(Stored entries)
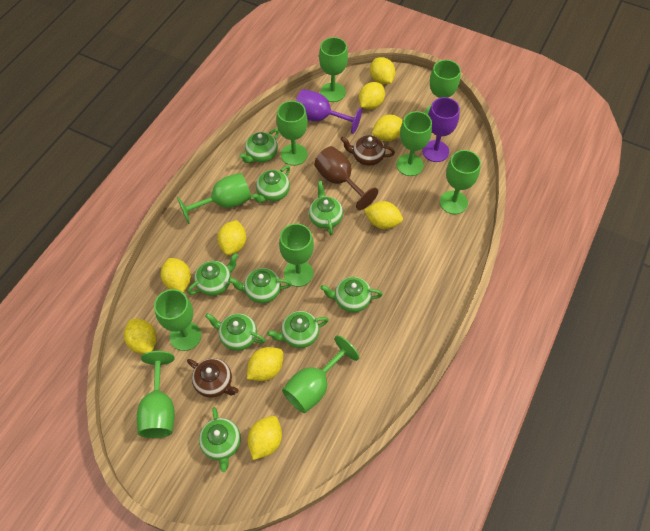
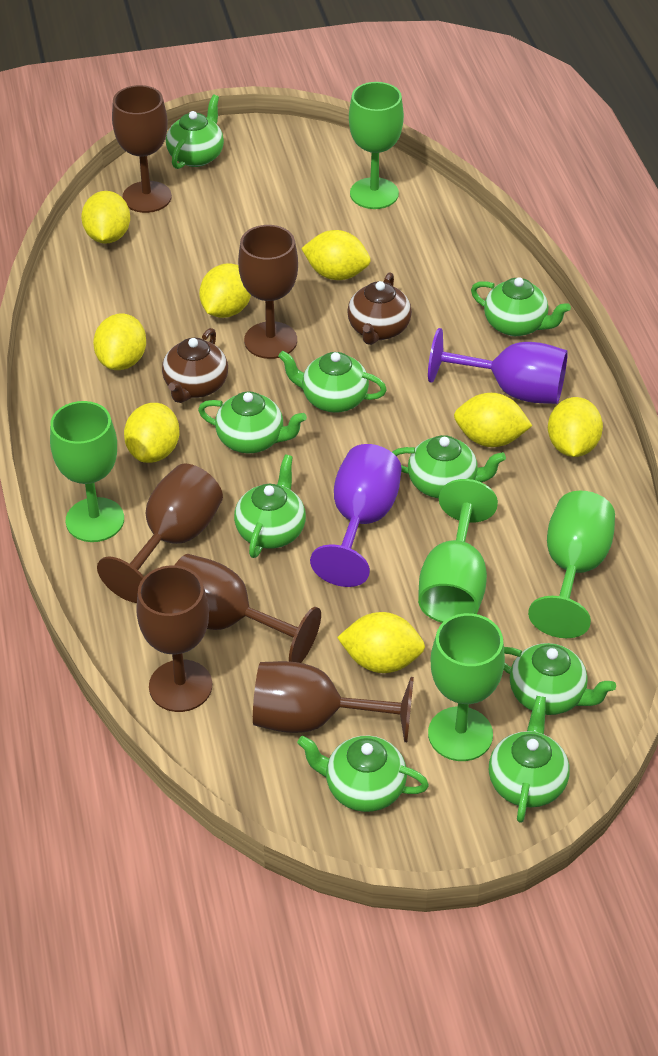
brown goblet: 1 -> 6
green goblet: 10 -> 5
yellow lemon: 9 -> 8

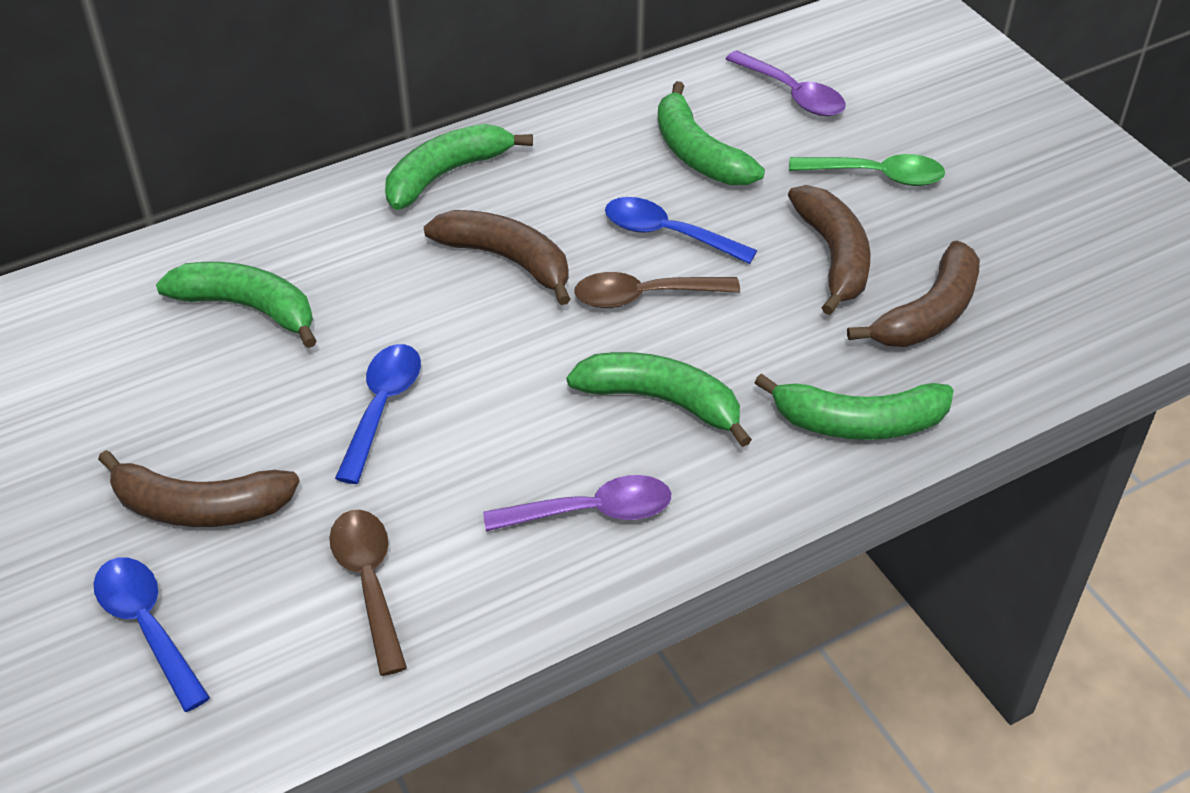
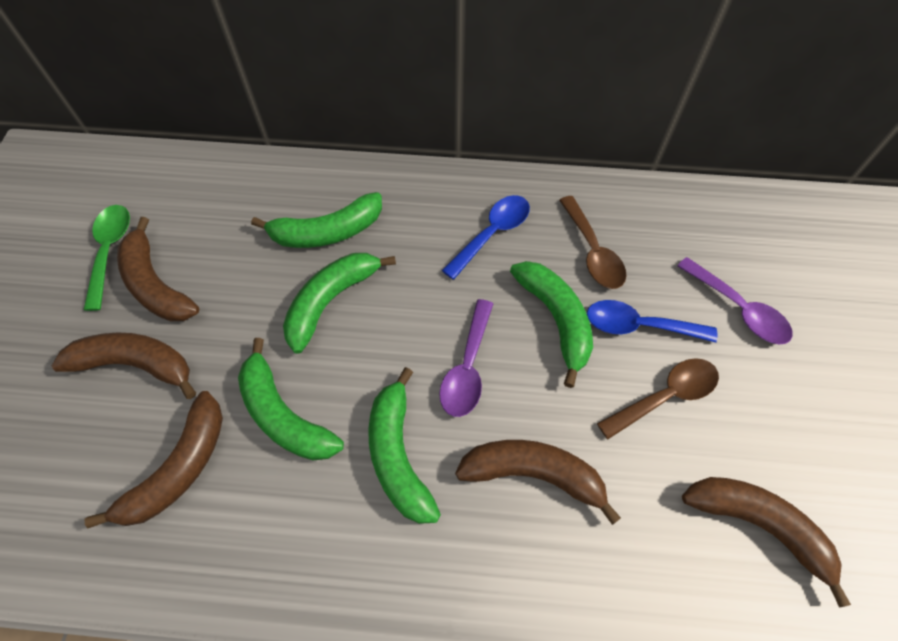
blue spoon: 3 -> 2
brown banana: 4 -> 5

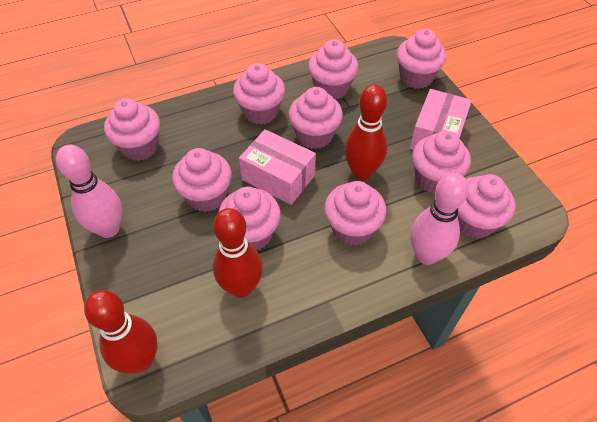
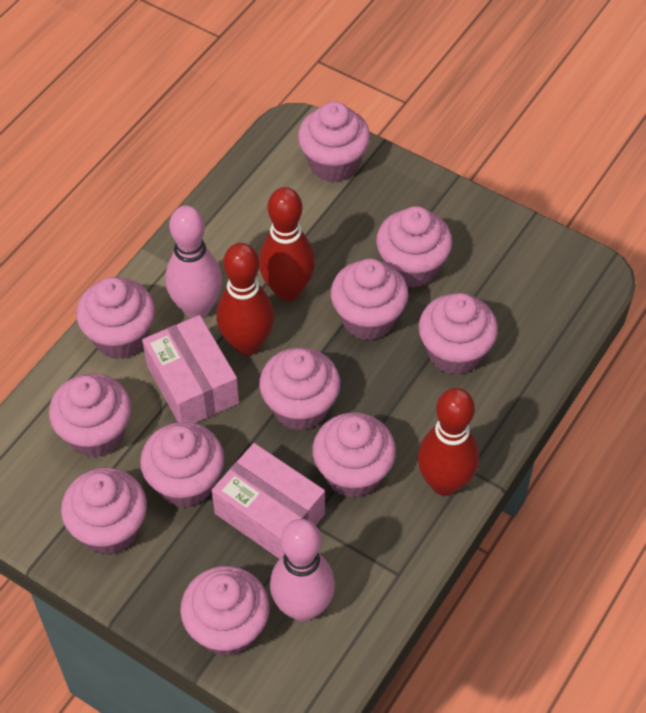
pink cupcake: 10 -> 11

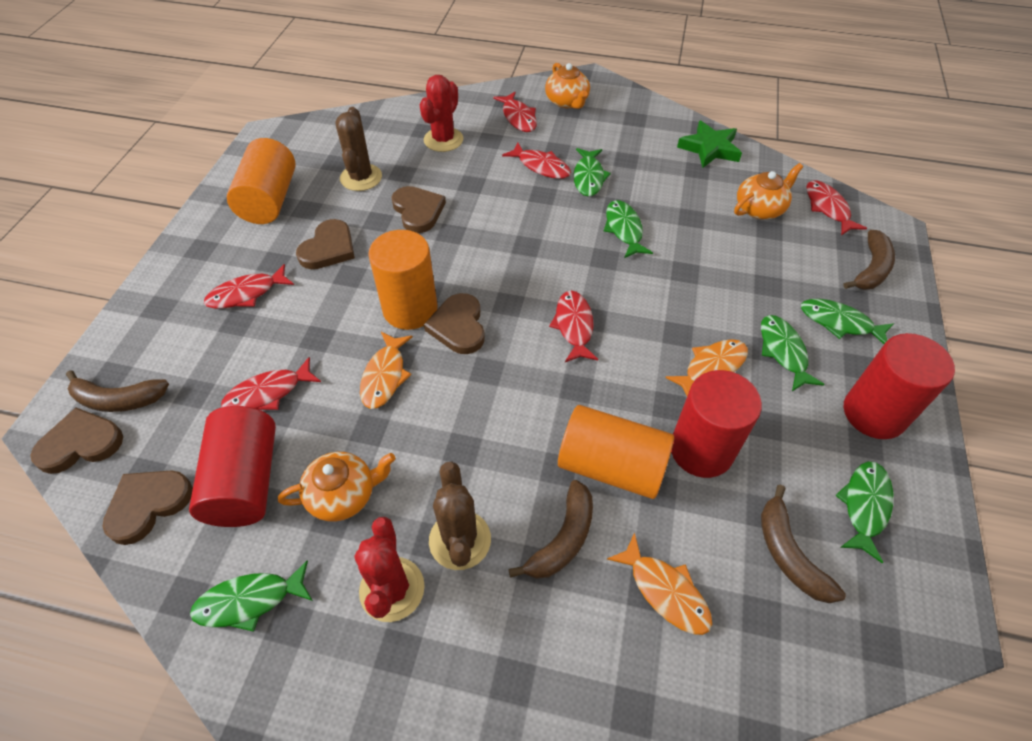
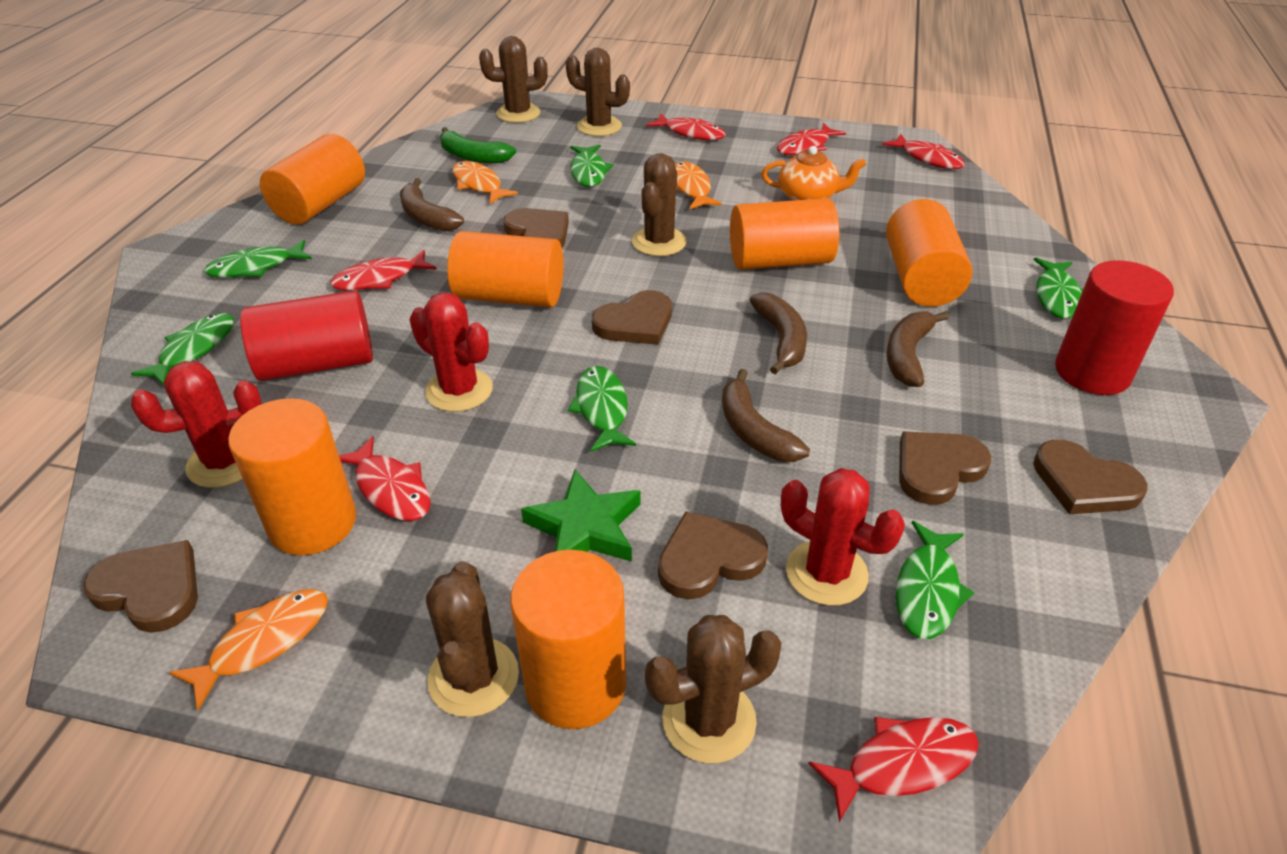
brown cactus: 2 -> 5
brown heart: 5 -> 6
green banana: 0 -> 1
orange cylinder: 3 -> 6
orange teapot: 3 -> 1
red cactus: 2 -> 3
red cylinder: 3 -> 2

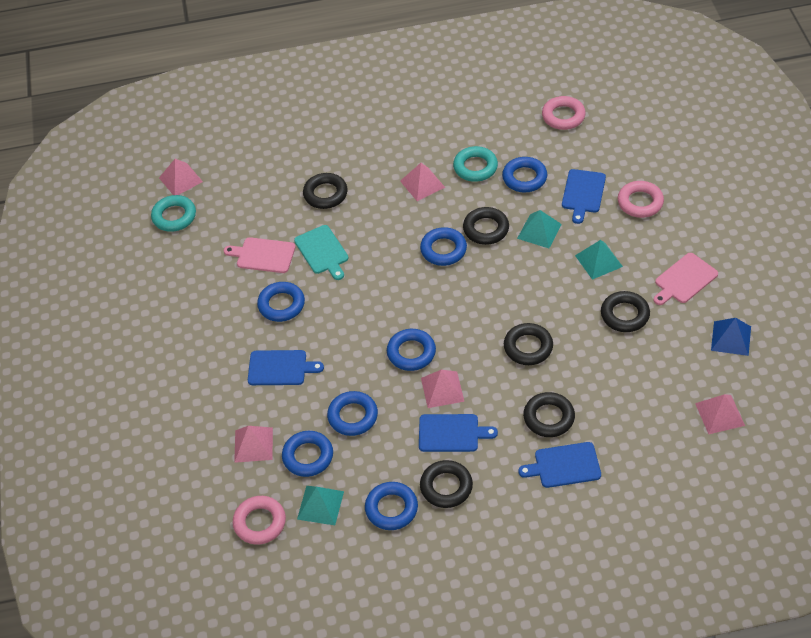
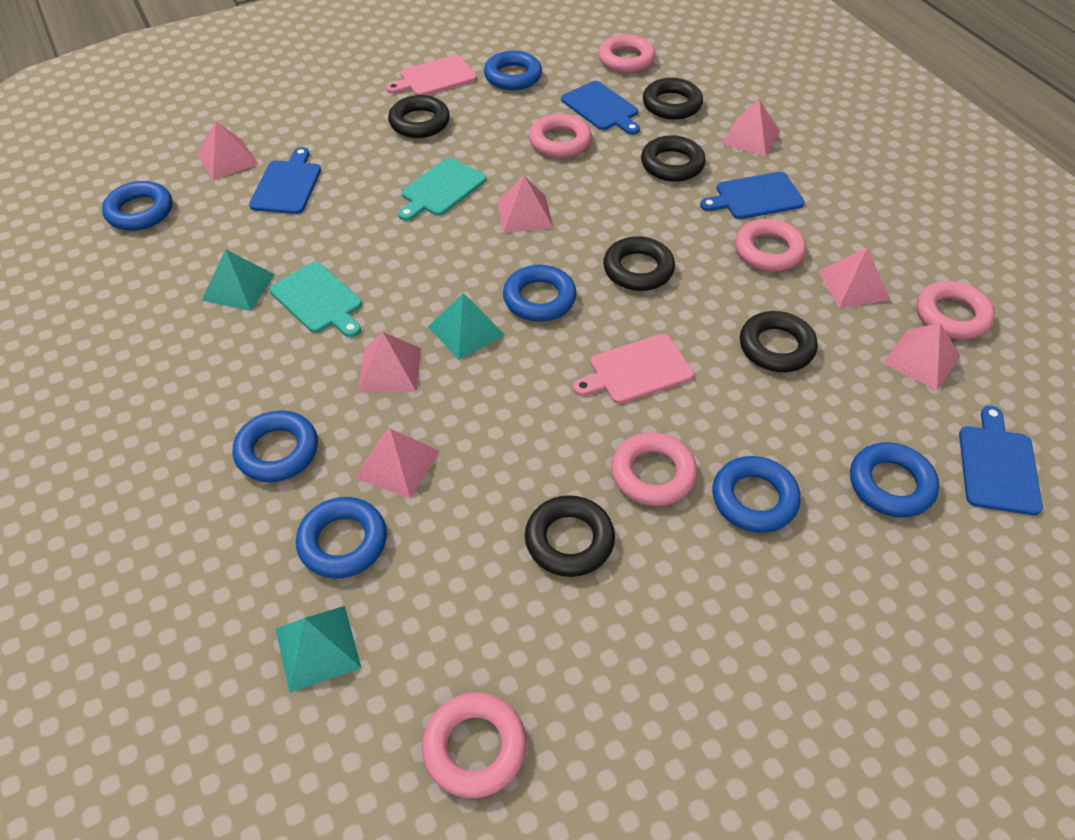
blue pyramid: 1 -> 0
pink pyramid: 5 -> 7
pink ring: 3 -> 6
turquoise cutting board: 1 -> 2
turquoise ring: 2 -> 0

- What is required -
Return every line of the records exactly as given, pictures excluded.

- Answer area -
brown goblet: 1 -> 6
green goblet: 10 -> 5
yellow lemon: 9 -> 8

blue spoon: 3 -> 2
brown banana: 4 -> 5

pink cupcake: 10 -> 11

brown cactus: 2 -> 5
brown heart: 5 -> 6
green banana: 0 -> 1
orange cylinder: 3 -> 6
orange teapot: 3 -> 1
red cactus: 2 -> 3
red cylinder: 3 -> 2

blue pyramid: 1 -> 0
pink pyramid: 5 -> 7
pink ring: 3 -> 6
turquoise cutting board: 1 -> 2
turquoise ring: 2 -> 0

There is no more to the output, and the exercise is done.